- **Requirement**
Print this span of the material below exactly: the line with "C112: 100nF (GND, N2) -> 4.7uF (GND, N2)", the line with "U103 pin in-: N2 -> GND", and every line between them, but nothing else.

- **Study material**
________
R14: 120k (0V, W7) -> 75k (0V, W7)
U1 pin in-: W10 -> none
________
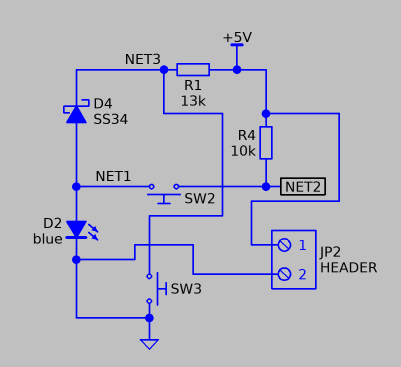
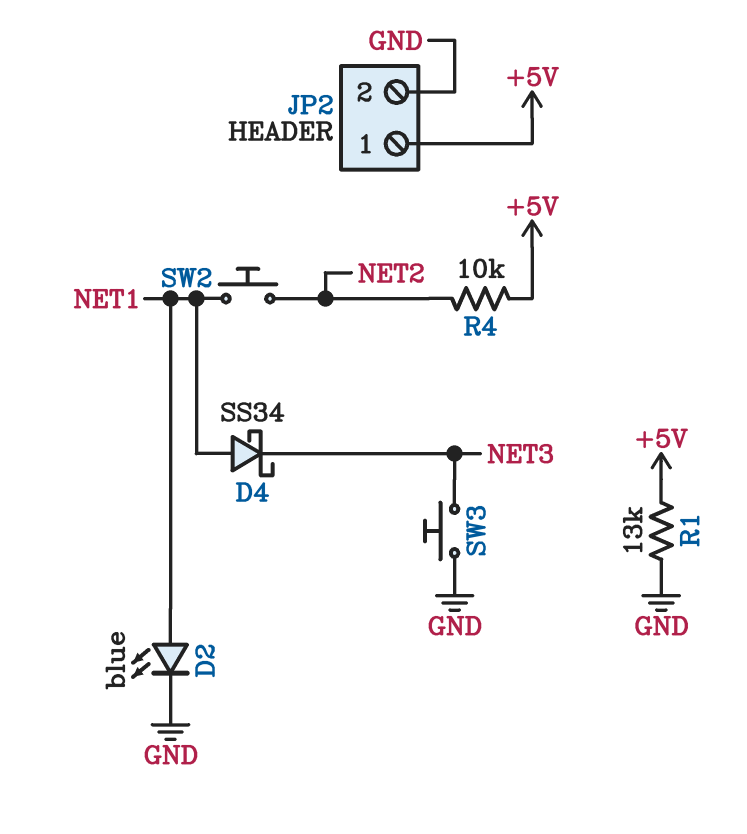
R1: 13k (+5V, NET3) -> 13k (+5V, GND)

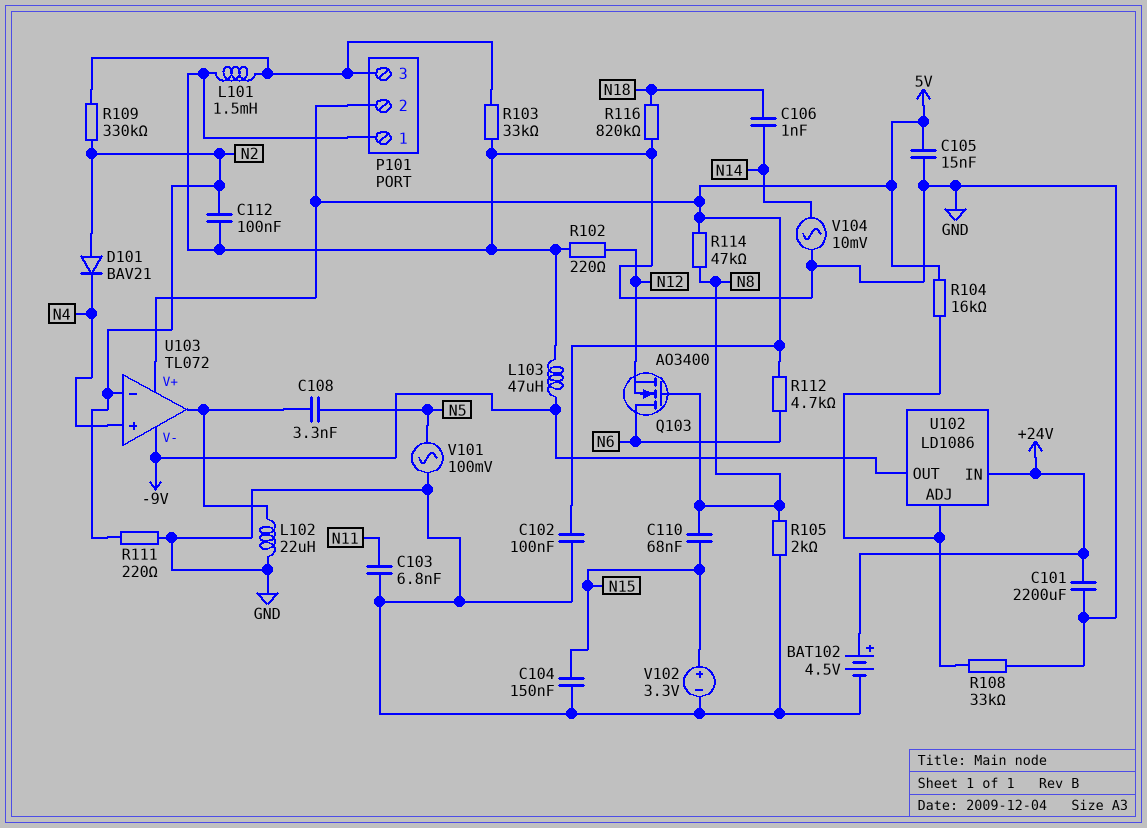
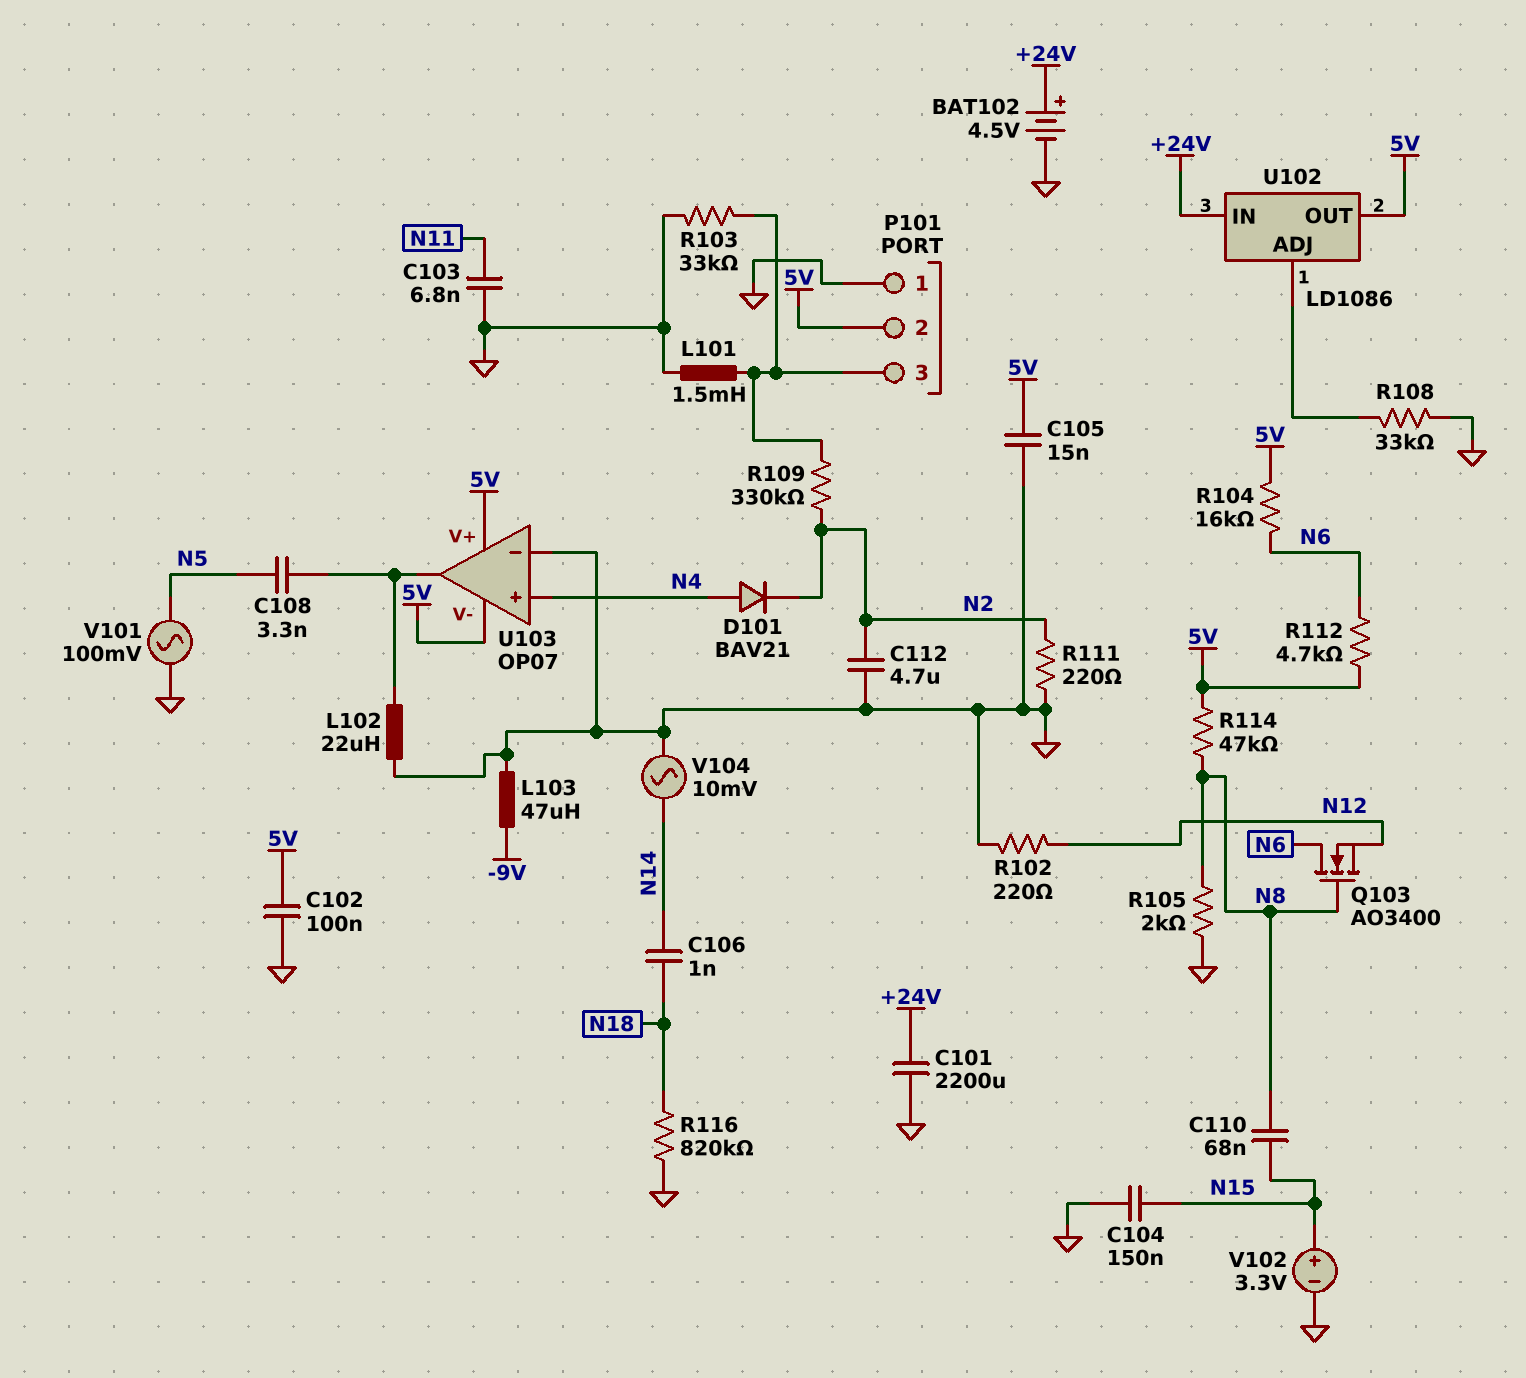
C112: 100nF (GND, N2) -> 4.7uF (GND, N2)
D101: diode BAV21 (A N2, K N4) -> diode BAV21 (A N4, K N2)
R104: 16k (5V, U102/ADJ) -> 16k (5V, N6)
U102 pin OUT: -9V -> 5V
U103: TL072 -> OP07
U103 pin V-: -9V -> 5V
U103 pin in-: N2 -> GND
________
- **Solution**
C112: 100nF (GND, N2) -> 4.7uF (GND, N2)
D101: diode BAV21 (A N2, K N4) -> diode BAV21 (A N4, K N2)
R104: 16k (5V, U102/ADJ) -> 16k (5V, N6)
U102 pin OUT: -9V -> 5V
U103: TL072 -> OP07
U103 pin V-: -9V -> 5V
U103 pin in-: N2 -> GND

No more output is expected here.